(Data for locating text and elements)
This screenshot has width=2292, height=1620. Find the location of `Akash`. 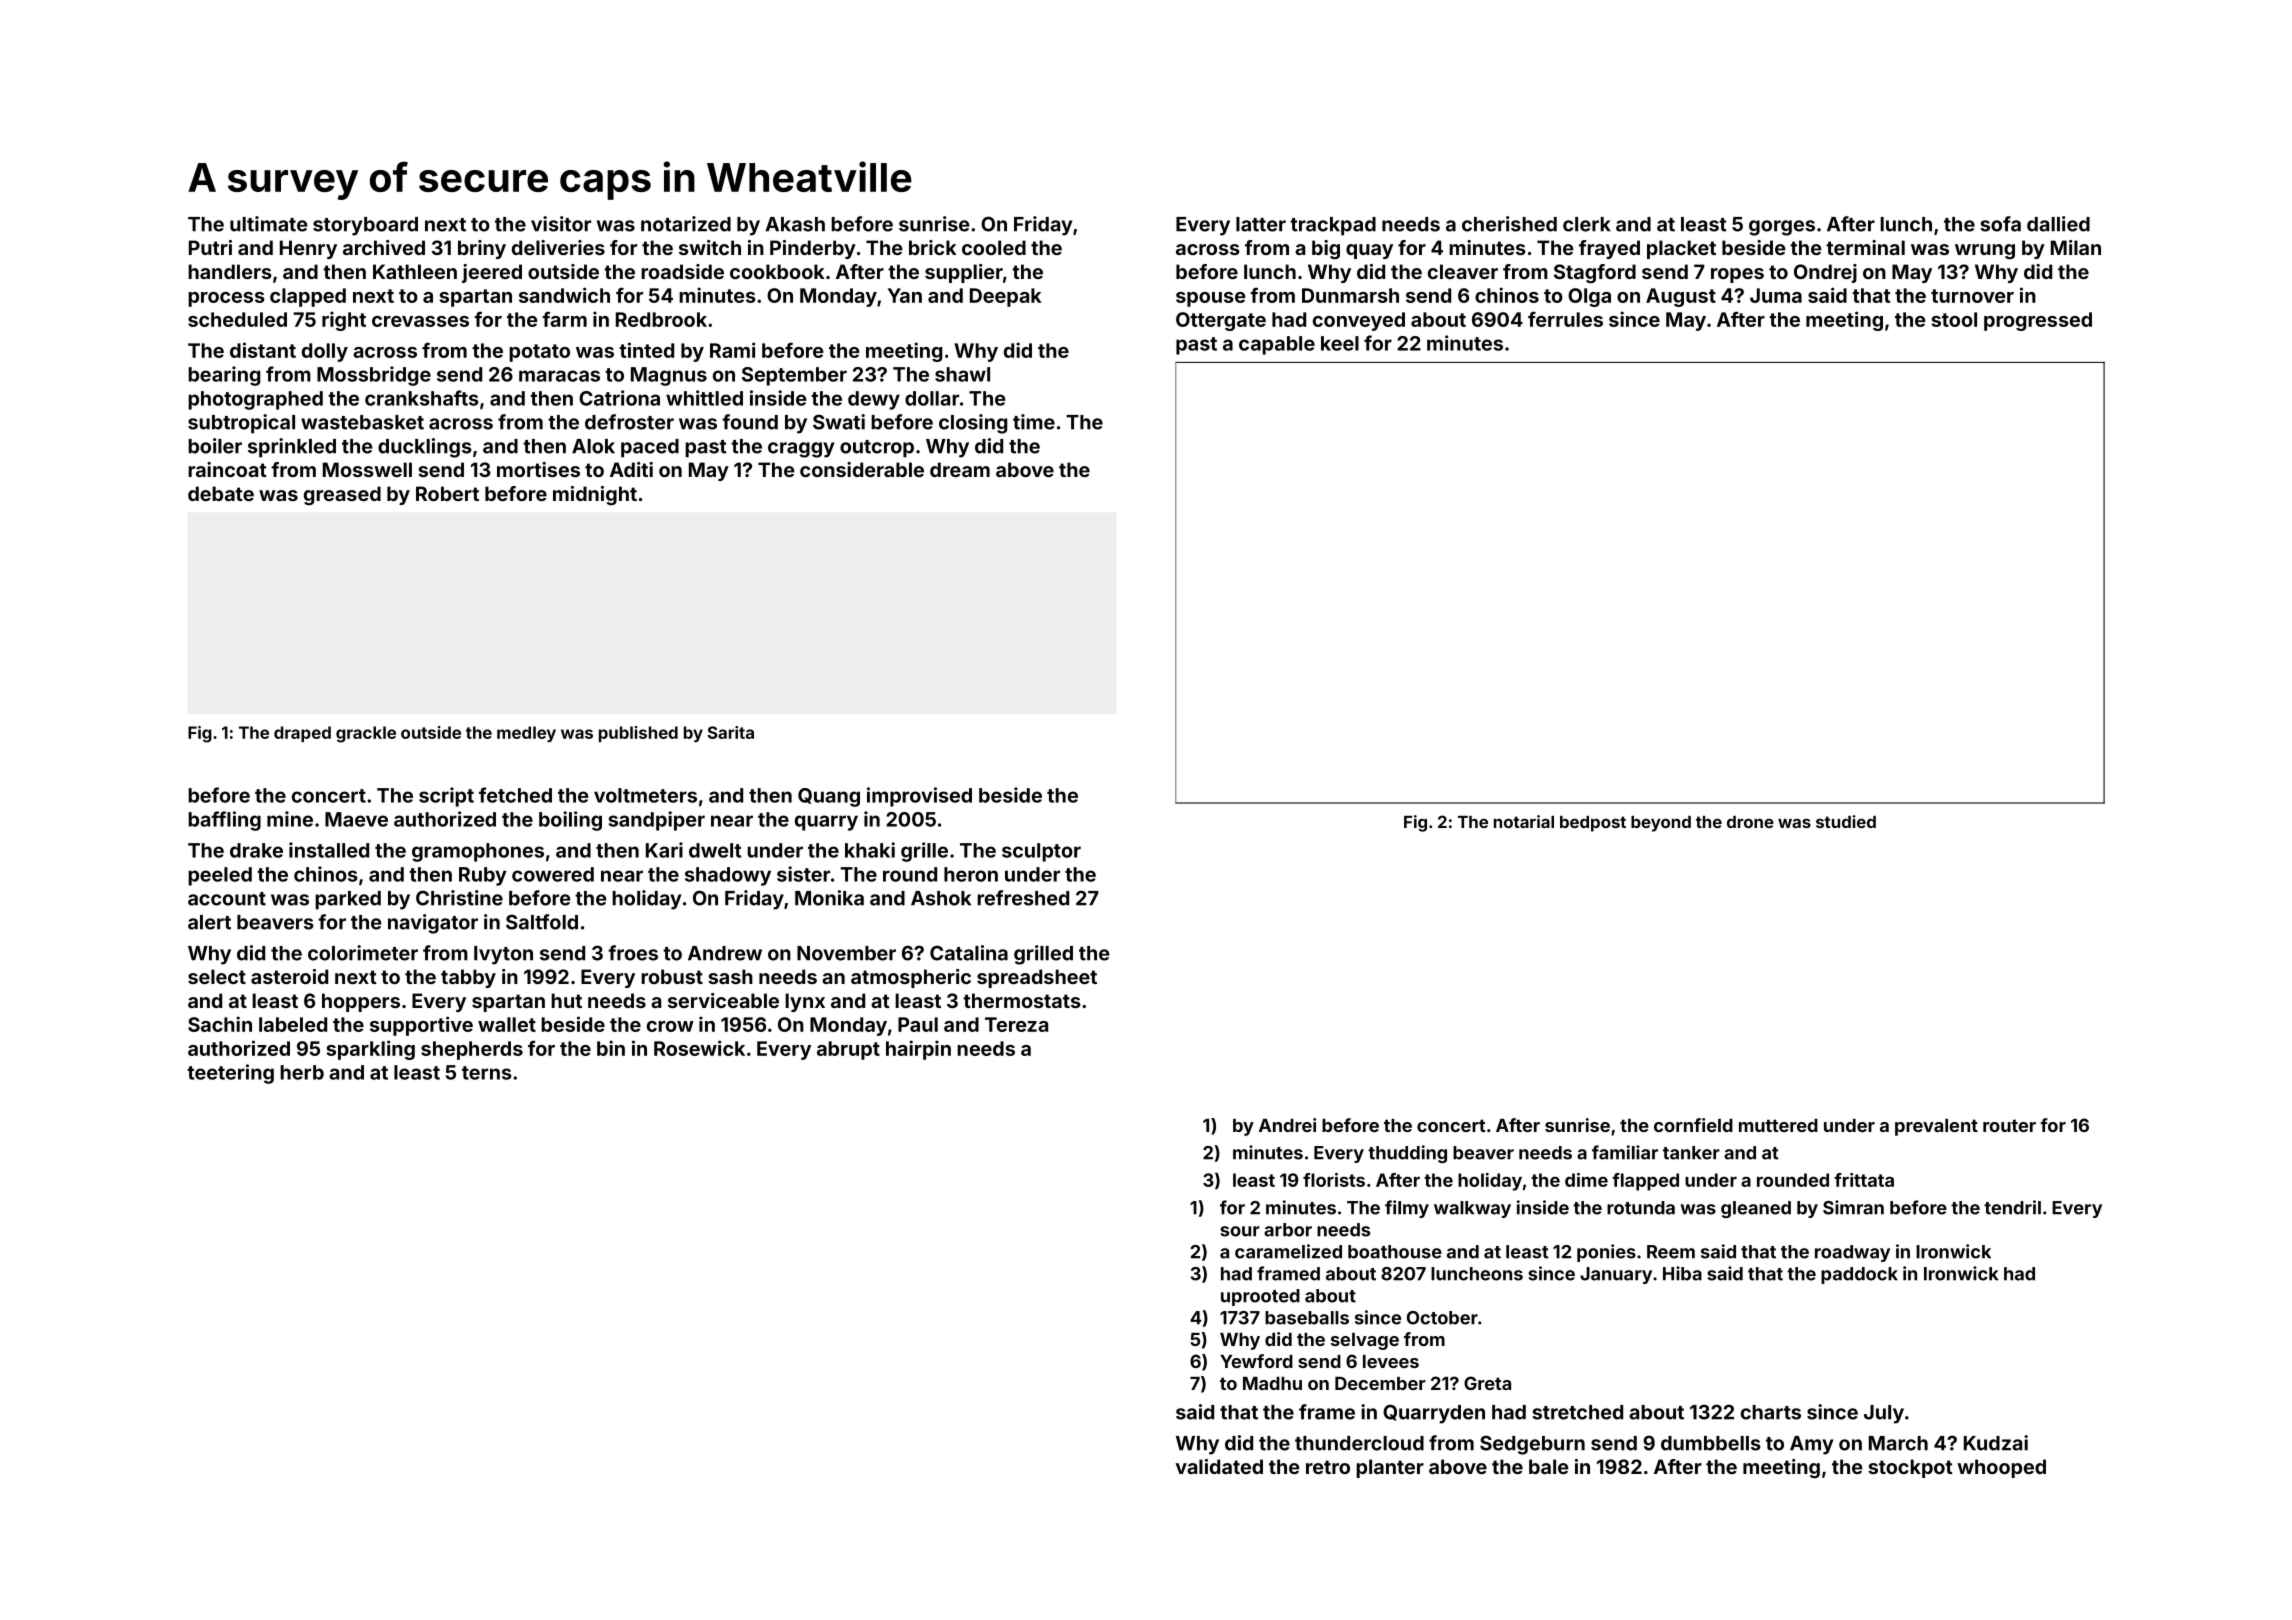

Akash is located at coordinates (795, 224).
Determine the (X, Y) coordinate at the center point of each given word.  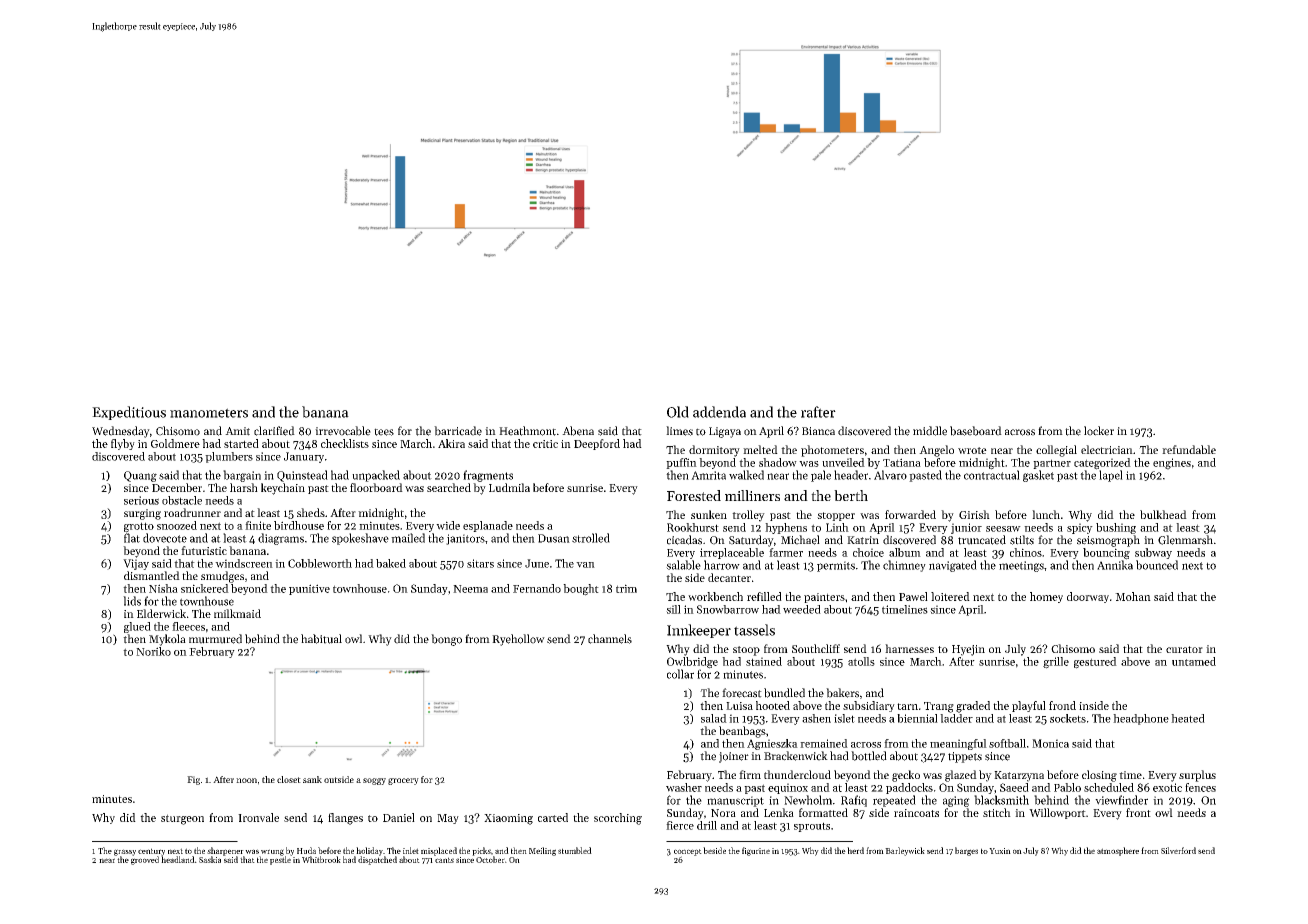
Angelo (936, 451)
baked (391, 563)
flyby (123, 444)
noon (246, 780)
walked (746, 475)
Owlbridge (692, 663)
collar (680, 674)
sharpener (225, 851)
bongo (446, 640)
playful (1029, 706)
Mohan (1133, 596)
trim (626, 588)
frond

WHAT THE TASK ASKS -
Copy the data above word for word, leaving the pictures out of your answer.

EXERCISE SOLUTION -
This screenshot has width=2292, height=1620. Find the location of `Akash`. 

Akash is located at coordinates (795, 224).
Determine the (X, Y) coordinate at the center point of each given word.  
Angelo (936, 451)
baked (391, 563)
flyby (123, 444)
noon (246, 780)
walked (746, 475)
Owlbridge (692, 663)
collar (680, 674)
sharpener (225, 851)
bongo (446, 640)
playful (1029, 706)
Mohan (1133, 596)
trim (626, 588)
frond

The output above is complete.